EXERCISE REQUIREMENTS: Where the line with "tan tile D5:D6" appears below, start writing out lines exactly, and finish with the line with "purple tile G2", which is included; write out nothing else.

GIVEN INFORMATION:
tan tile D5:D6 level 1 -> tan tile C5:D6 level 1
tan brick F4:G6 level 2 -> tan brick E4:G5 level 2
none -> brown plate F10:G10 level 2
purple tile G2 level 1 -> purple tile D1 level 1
==
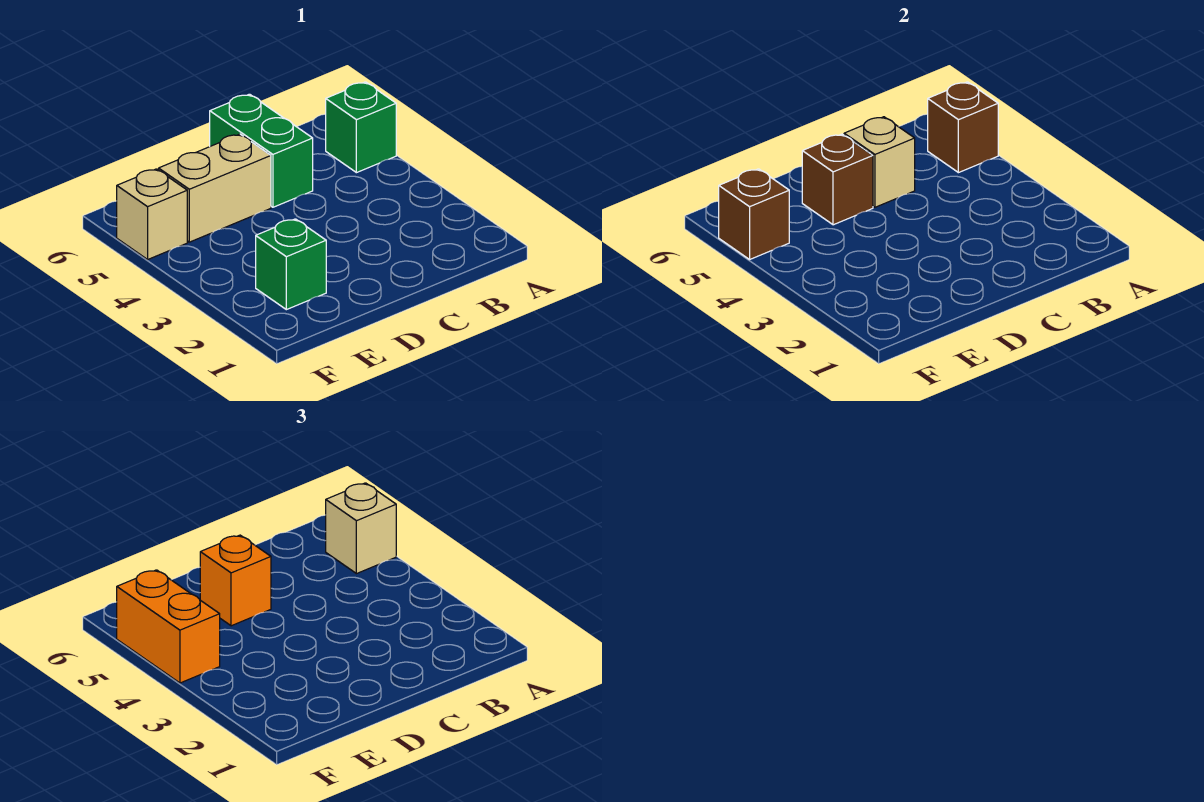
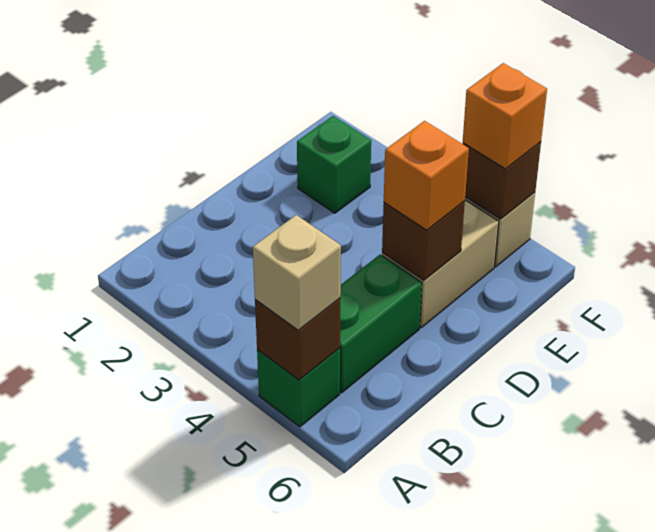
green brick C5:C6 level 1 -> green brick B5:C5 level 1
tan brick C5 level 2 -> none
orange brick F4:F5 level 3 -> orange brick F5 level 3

YOUR RESPONSE:
tan tile D5:D6 level 1 -> tan tile C5:D6 level 1
tan brick F4:G6 level 2 -> tan brick E4:G5 level 2
none -> brown plate F10:G10 level 2
purple tile G2 level 1 -> purple tile D1 level 1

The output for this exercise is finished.